■ **What you should do**: An exact copy of the entries below is the expected answer.

■ **Given records**:
◇ ◇ ◇ ◇ ◇
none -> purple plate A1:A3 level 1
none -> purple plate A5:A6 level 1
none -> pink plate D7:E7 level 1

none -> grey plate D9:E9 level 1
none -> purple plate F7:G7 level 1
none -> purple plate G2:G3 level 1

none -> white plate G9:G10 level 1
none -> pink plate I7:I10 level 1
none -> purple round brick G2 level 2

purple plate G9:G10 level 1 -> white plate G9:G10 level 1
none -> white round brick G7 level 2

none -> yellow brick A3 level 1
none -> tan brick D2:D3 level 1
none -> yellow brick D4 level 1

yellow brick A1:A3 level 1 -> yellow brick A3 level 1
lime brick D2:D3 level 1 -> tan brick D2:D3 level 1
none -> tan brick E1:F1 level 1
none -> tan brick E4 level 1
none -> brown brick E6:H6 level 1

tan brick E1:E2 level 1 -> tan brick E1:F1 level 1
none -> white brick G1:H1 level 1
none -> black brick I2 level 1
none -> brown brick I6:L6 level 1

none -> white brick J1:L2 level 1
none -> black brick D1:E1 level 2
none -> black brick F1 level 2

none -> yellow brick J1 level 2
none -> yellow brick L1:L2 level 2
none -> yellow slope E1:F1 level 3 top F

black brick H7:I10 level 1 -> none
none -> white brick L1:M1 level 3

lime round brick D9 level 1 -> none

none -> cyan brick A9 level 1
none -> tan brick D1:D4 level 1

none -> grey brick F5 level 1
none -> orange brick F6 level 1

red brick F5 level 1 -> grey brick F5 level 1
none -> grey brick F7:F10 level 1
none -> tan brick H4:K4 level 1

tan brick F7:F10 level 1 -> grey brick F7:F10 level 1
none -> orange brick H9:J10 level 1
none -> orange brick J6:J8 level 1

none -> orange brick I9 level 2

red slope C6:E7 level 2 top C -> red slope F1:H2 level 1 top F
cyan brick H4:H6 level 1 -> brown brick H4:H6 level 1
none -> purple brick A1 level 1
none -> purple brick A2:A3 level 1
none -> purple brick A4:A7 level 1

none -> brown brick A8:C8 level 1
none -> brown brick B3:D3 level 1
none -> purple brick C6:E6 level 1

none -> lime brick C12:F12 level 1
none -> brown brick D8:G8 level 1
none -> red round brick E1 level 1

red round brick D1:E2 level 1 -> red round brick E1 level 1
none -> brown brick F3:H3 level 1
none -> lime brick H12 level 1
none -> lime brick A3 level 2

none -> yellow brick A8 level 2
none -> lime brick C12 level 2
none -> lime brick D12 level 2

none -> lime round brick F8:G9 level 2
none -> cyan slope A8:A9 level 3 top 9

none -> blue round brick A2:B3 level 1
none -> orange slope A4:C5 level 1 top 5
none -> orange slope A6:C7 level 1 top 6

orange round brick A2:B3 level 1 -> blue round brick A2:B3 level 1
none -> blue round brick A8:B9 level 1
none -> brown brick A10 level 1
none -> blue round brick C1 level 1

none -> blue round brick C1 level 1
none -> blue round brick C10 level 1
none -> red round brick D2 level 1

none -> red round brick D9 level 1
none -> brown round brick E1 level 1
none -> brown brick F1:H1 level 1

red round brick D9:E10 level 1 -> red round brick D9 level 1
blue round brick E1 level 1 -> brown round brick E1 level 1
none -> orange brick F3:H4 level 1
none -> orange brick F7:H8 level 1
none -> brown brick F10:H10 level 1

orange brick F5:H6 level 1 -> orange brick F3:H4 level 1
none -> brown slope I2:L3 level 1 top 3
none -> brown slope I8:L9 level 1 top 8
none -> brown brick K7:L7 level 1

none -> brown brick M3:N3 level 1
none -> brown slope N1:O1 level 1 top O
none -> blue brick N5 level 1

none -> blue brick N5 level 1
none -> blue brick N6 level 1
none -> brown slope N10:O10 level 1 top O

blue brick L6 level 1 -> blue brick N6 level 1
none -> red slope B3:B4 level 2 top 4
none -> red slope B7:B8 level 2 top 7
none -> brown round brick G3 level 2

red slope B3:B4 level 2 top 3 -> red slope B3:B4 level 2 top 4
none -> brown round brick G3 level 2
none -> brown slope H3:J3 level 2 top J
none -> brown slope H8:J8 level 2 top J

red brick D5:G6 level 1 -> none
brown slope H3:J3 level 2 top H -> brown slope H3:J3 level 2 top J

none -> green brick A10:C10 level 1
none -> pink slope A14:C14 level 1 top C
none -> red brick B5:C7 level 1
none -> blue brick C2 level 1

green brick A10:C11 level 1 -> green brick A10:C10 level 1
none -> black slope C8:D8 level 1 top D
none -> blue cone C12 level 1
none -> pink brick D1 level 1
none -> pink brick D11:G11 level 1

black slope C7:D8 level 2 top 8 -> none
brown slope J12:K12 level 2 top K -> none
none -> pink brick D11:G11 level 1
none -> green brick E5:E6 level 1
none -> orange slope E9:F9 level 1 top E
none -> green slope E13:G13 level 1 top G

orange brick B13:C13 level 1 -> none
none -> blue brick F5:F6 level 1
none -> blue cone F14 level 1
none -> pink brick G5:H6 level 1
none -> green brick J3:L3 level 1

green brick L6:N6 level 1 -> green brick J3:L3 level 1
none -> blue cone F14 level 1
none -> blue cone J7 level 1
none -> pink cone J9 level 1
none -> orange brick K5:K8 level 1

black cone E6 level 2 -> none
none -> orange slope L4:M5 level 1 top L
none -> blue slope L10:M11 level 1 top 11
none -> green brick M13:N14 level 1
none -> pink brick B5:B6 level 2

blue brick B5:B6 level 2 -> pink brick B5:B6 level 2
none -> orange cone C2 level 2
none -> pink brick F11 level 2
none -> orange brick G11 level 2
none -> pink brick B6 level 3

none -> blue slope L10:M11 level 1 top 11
◇ ◇ ◇ ◇ ◇
■ **Expected answer**:
none -> purple plate A1:A3 level 1
none -> purple plate A5:A6 level 1
none -> pink plate D7:E7 level 1

none -> grey plate D9:E9 level 1
none -> purple plate F7:G7 level 1
none -> purple plate G2:G3 level 1

none -> white plate G9:G10 level 1
none -> pink plate I7:I10 level 1
none -> purple round brick G2 level 2

purple plate G9:G10 level 1 -> white plate G9:G10 level 1
none -> white round brick G7 level 2

none -> yellow brick A3 level 1
none -> tan brick D2:D3 level 1
none -> yellow brick D4 level 1

yellow brick A1:A3 level 1 -> yellow brick A3 level 1
lime brick D2:D3 level 1 -> tan brick D2:D3 level 1
none -> tan brick E1:F1 level 1
none -> tan brick E4 level 1
none -> brown brick E6:H6 level 1

tan brick E1:E2 level 1 -> tan brick E1:F1 level 1
none -> white brick G1:H1 level 1
none -> black brick I2 level 1
none -> brown brick I6:L6 level 1

none -> white brick J1:L2 level 1
none -> black brick D1:E1 level 2
none -> black brick F1 level 2

none -> yellow brick J1 level 2
none -> yellow brick L1:L2 level 2
none -> yellow slope E1:F1 level 3 top F

black brick H7:I10 level 1 -> none
none -> white brick L1:M1 level 3

lime round brick D9 level 1 -> none

none -> cyan brick A9 level 1
none -> tan brick D1:D4 level 1

none -> grey brick F5 level 1
none -> orange brick F6 level 1

red brick F5 level 1 -> grey brick F5 level 1
none -> grey brick F7:F10 level 1
none -> tan brick H4:K4 level 1

tan brick F7:F10 level 1 -> grey brick F7:F10 level 1
none -> orange brick H9:J10 level 1
none -> orange brick J6:J8 level 1

none -> orange brick I9 level 2

red slope C6:E7 level 2 top C -> red slope F1:H2 level 1 top F
cyan brick H4:H6 level 1 -> brown brick H4:H6 level 1
none -> purple brick A1 level 1
none -> purple brick A2:A3 level 1
none -> purple brick A4:A7 level 1

none -> brown brick A8:C8 level 1
none -> brown brick B3:D3 level 1
none -> purple brick C6:E6 level 1

none -> lime brick C12:F12 level 1
none -> brown brick D8:G8 level 1
none -> red round brick E1 level 1

red round brick D1:E2 level 1 -> red round brick E1 level 1
none -> brown brick F3:H3 level 1
none -> lime brick H12 level 1
none -> lime brick A3 level 2

none -> yellow brick A8 level 2
none -> lime brick C12 level 2
none -> lime brick D12 level 2

none -> lime round brick F8:G9 level 2
none -> cyan slope A8:A9 level 3 top 9

none -> blue round brick A2:B3 level 1
none -> orange slope A4:C5 level 1 top 5
none -> orange slope A6:C7 level 1 top 6

orange round brick A2:B3 level 1 -> blue round brick A2:B3 level 1
none -> blue round brick A8:B9 level 1
none -> brown brick A10 level 1
none -> blue round brick C1 level 1

none -> blue round brick C1 level 1
none -> blue round brick C10 level 1
none -> red round brick D2 level 1

none -> red round brick D9 level 1
none -> brown round brick E1 level 1
none -> brown brick F1:H1 level 1

red round brick D9:E10 level 1 -> red round brick D9 level 1
blue round brick E1 level 1 -> brown round brick E1 level 1
none -> orange brick F3:H4 level 1
none -> orange brick F7:H8 level 1
none -> brown brick F10:H10 level 1

orange brick F5:H6 level 1 -> orange brick F3:H4 level 1
none -> brown slope I2:L3 level 1 top 3
none -> brown slope I8:L9 level 1 top 8
none -> brown brick K7:L7 level 1

none -> brown brick M3:N3 level 1
none -> brown slope N1:O1 level 1 top O
none -> blue brick N5 level 1

none -> blue brick N5 level 1
none -> blue brick N6 level 1
none -> brown slope N10:O10 level 1 top O

blue brick L6 level 1 -> blue brick N6 level 1
none -> red slope B3:B4 level 2 top 4
none -> red slope B7:B8 level 2 top 7
none -> brown round brick G3 level 2

red slope B3:B4 level 2 top 3 -> red slope B3:B4 level 2 top 4
none -> brown round brick G3 level 2
none -> brown slope H3:J3 level 2 top J
none -> brown slope H8:J8 level 2 top J

red brick D5:G6 level 1 -> none
brown slope H3:J3 level 2 top H -> brown slope H3:J3 level 2 top J

none -> green brick A10:C10 level 1
none -> pink slope A14:C14 level 1 top C
none -> red brick B5:C7 level 1
none -> blue brick C2 level 1

green brick A10:C11 level 1 -> green brick A10:C10 level 1
none -> black slope C8:D8 level 1 top D
none -> blue cone C12 level 1
none -> pink brick D1 level 1
none -> pink brick D11:G11 level 1

black slope C7:D8 level 2 top 8 -> none
brown slope J12:K12 level 2 top K -> none
none -> pink brick D11:G11 level 1
none -> green brick E5:E6 level 1
none -> orange slope E9:F9 level 1 top E
none -> green slope E13:G13 level 1 top G

orange brick B13:C13 level 1 -> none
none -> blue brick F5:F6 level 1
none -> blue cone F14 level 1
none -> pink brick G5:H6 level 1
none -> green brick J3:L3 level 1

green brick L6:N6 level 1 -> green brick J3:L3 level 1
none -> blue cone F14 level 1
none -> blue cone J7 level 1
none -> pink cone J9 level 1
none -> orange brick K5:K8 level 1

black cone E6 level 2 -> none
none -> orange slope L4:M5 level 1 top L
none -> blue slope L10:M11 level 1 top 11
none -> green brick M13:N14 level 1
none -> pink brick B5:B6 level 2

blue brick B5:B6 level 2 -> pink brick B5:B6 level 2
none -> orange cone C2 level 2
none -> pink brick F11 level 2
none -> orange brick G11 level 2
none -> pink brick B6 level 3

none -> blue slope L10:M11 level 1 top 11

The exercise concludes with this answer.